▶ [Directions for this task] Reproduce exactly the lines from the line containing "C13: 330nF (n21, n22) -> 47nF (n21, n22)" through the end of the records below, including both ends, and nothing else.

--- Data provided Enclosed Below ---

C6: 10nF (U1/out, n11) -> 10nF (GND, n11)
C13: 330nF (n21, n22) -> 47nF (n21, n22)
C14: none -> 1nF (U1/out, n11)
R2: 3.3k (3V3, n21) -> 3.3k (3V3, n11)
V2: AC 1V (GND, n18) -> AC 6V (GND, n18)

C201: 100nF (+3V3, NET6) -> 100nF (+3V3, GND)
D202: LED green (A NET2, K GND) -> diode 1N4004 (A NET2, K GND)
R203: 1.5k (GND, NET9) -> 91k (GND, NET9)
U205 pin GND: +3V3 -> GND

--- End of Enclosed Data provided ---

▶ [Result]
C13: 330nF (n21, n22) -> 47nF (n21, n22)
C14: none -> 1nF (U1/out, n11)
R2: 3.3k (3V3, n21) -> 3.3k (3V3, n11)
V2: AC 1V (GND, n18) -> AC 6V (GND, n18)

C201: 100nF (+3V3, NET6) -> 100nF (+3V3, GND)
D202: LED green (A NET2, K GND) -> diode 1N4004 (A NET2, K GND)
R203: 1.5k (GND, NET9) -> 91k (GND, NET9)
U205 pin GND: +3V3 -> GND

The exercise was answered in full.